The required result is one figure, the count of lines below with the string "Pilz" in them.

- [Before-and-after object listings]
-*-

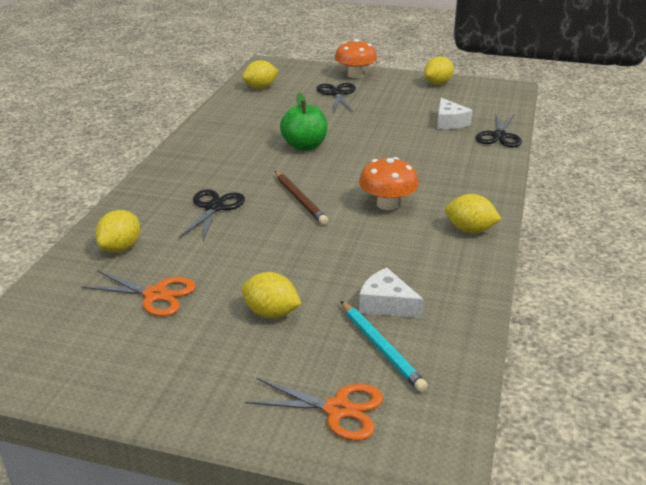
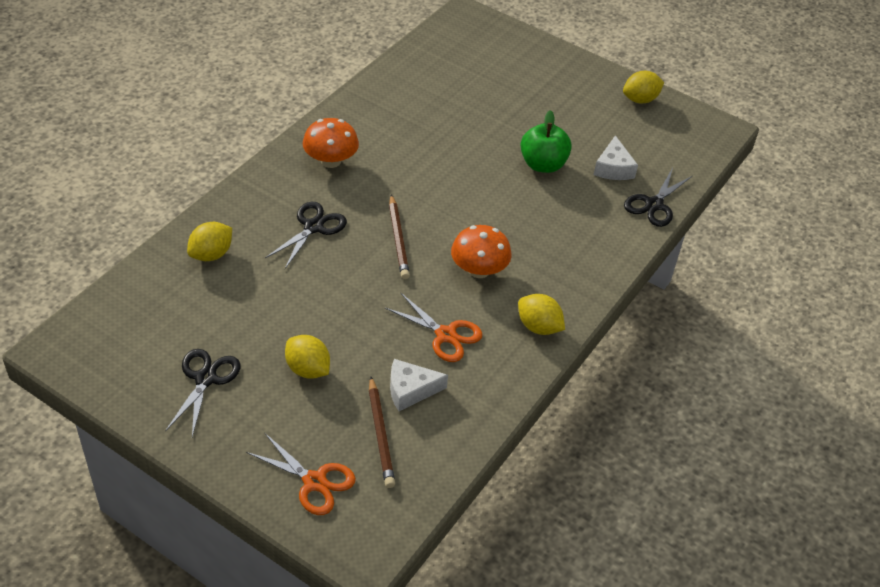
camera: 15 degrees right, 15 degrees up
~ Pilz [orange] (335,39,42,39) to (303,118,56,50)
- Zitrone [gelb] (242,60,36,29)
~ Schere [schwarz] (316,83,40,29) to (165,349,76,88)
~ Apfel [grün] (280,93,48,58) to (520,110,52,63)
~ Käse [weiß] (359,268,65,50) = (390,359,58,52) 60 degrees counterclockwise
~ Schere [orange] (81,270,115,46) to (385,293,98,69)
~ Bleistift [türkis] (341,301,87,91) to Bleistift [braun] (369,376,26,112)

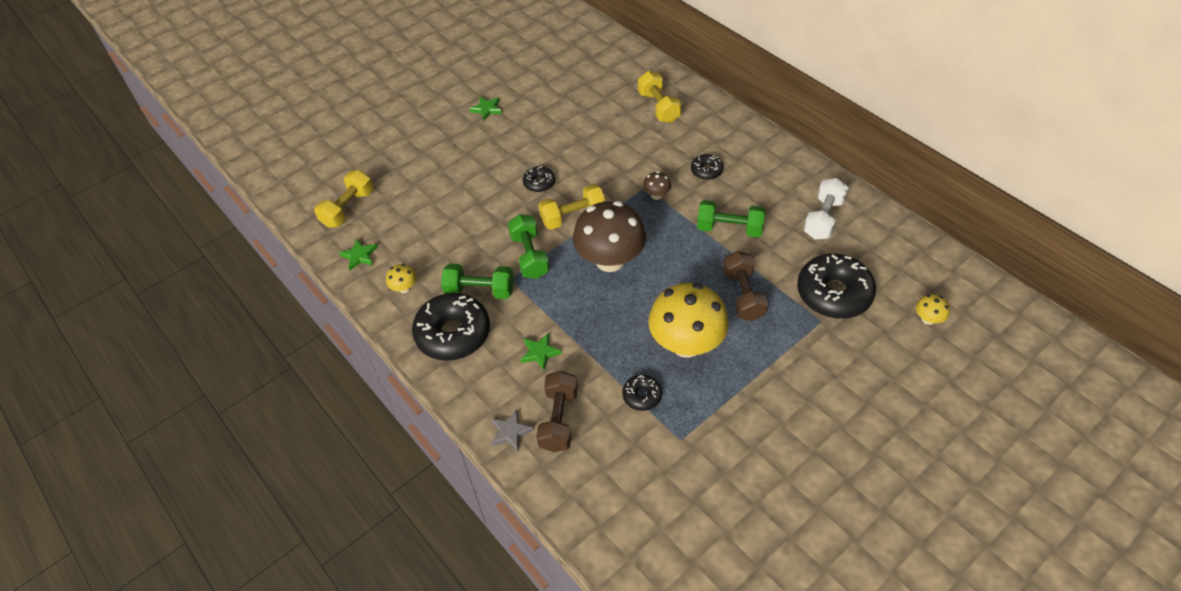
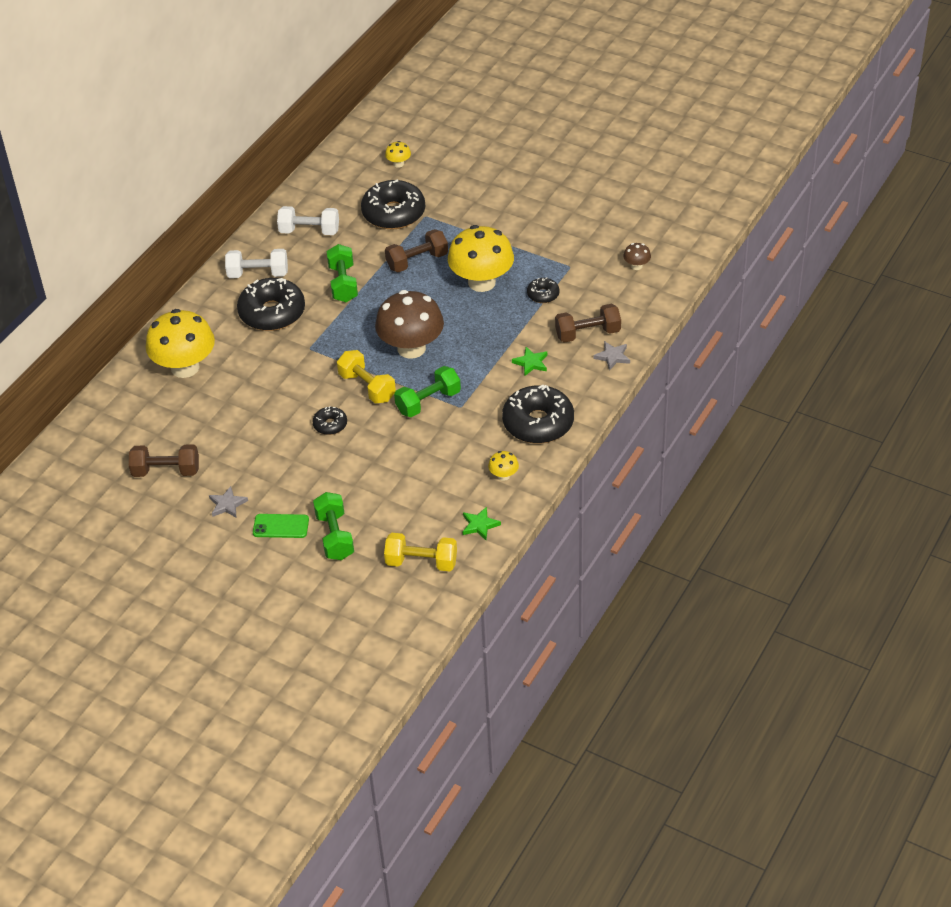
camera: 110 degrees left, 5 degrees down
~ Hantel [gelb] (638,71,44,52) to Pilz [gelb] (146,309,69,69)
~ Stern [grün] (469,96,33,25) to Stern [grau] (209,486,39,32)
~ Donut [schwarz] (691,154,32,26) = (237,278,68,53) x2.06
~ Pilz [braun] (643,171,28,29) to (623,243,28,27)
~ Hantel [grün] (441,263,73,36) to (313,492,41,68)
+ Hantel [weiß] (225,249,63,29)
+ Hantel [braun] (129,444,70,33)
+ Handy [grün] (253,514,56,24)

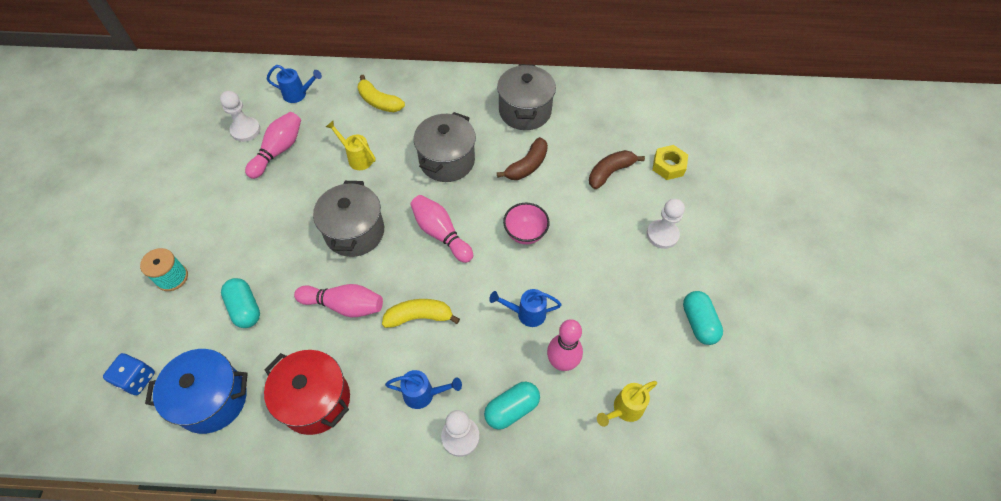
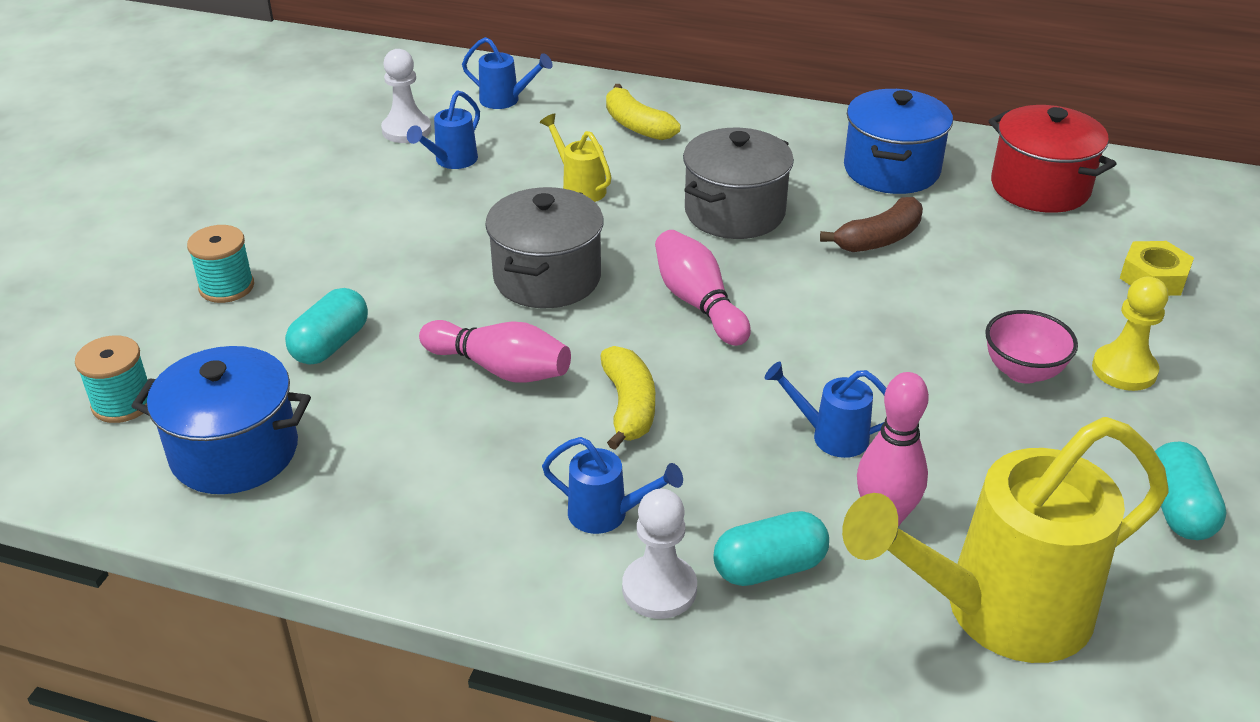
camera: 15 degrees right, 20 degrees down
~ Kochtopf [grau] (497,64,59,66) to Kochtopf [blau] (844,89,109,105)
~ Bowlingkegel [rosa] (245,112,56,67) to Gießkanne [blau] (407,90,73,79)
- Banane [braun] (589,150,56,39)
~ Bauer [weiß] (647,199,38,50) to Bauer [gelb] (1092,277,76,114)
~ Schüssel [rosa] (503,203,47,41) to (985,310,93,74)
~ Kapsel [türkis] (221,278,39,50) = (285,288,83,77) 45 degrees clockwise
~ Banane [gelb] (382,299,78,29) = (600,346,55,104) 75 degrees clockwise
~ Kochtopf [rot] (264,350,86,85) to (989,105,128,108)
~ Spielwürfel [blau] (103,353,52,42) to Garnrolle [türkis] (75,335,73,88)
~ Gießkanne [gelb] (597,381,60,46) = (842,417,327,246) x2.28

-*-

- [Result for this task]
3